**TASK GOAL:** Whatever pictures appear, omit them, and repeat the data below exactly.

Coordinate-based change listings
[Start of Attachment]

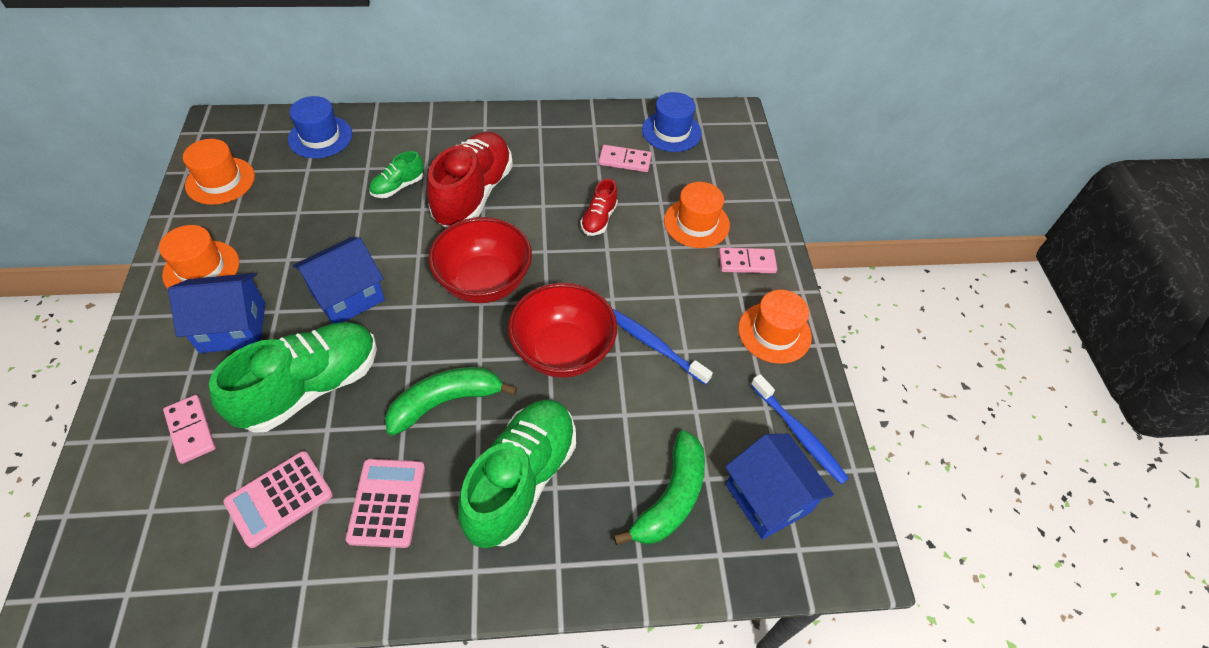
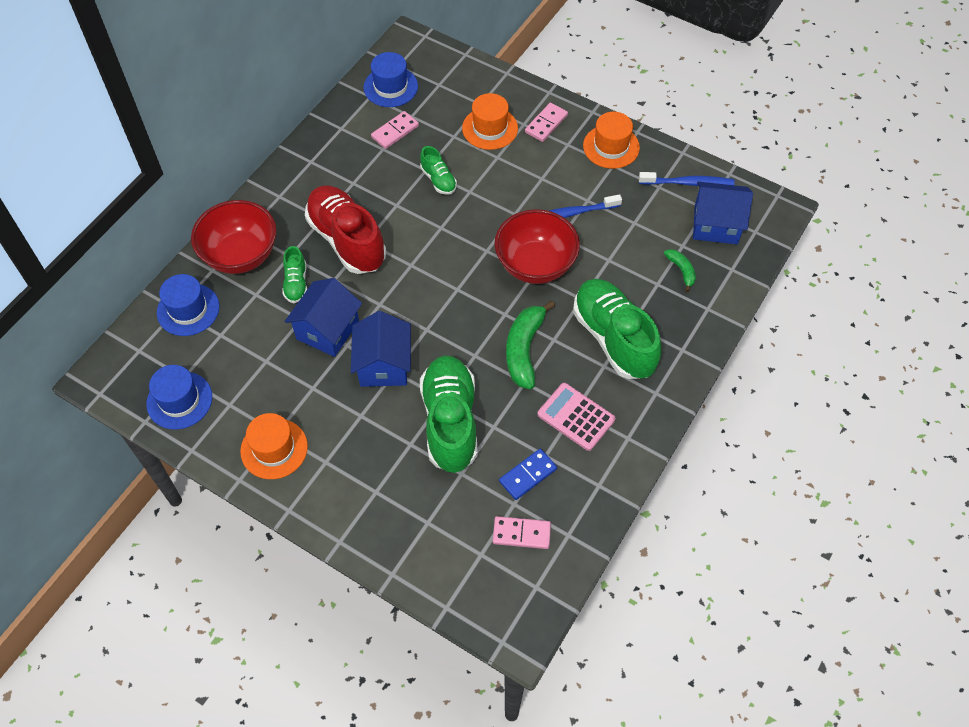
camera: 50 degrees left, 5 degrees up
(191, 430) = (431, 508): pink domino -> pink domino (521, 533)
(220, 181) = (179, 400): orange hat -> blue hat
(233, 327) = (354, 449): blue house -> blue house (327, 330)
(279, 498) = (528, 475): pink calculator -> blue domino
(484, 282) = (440, 277): red bowl -> red bowl (241, 255)
(599, 219) = (438, 180): red shoe -> green shoe
(671, 498) = (681, 270): green banana -> green banana, size x0.53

[End of Attachment]

**ANSWER FOR THIS EXERCISE:**
camera: 50 degrees left, 5 degrees up
(191, 430) = (431, 508): pink domino -> pink domino (521, 533)
(220, 181) = (179, 400): orange hat -> blue hat
(233, 327) = (354, 449): blue house -> blue house (327, 330)
(279, 498) = (528, 475): pink calculator -> blue domino
(484, 282) = (440, 277): red bowl -> red bowl (241, 255)
(599, 219) = (438, 180): red shoe -> green shoe
(671, 498) = (681, 270): green banana -> green banana, size x0.53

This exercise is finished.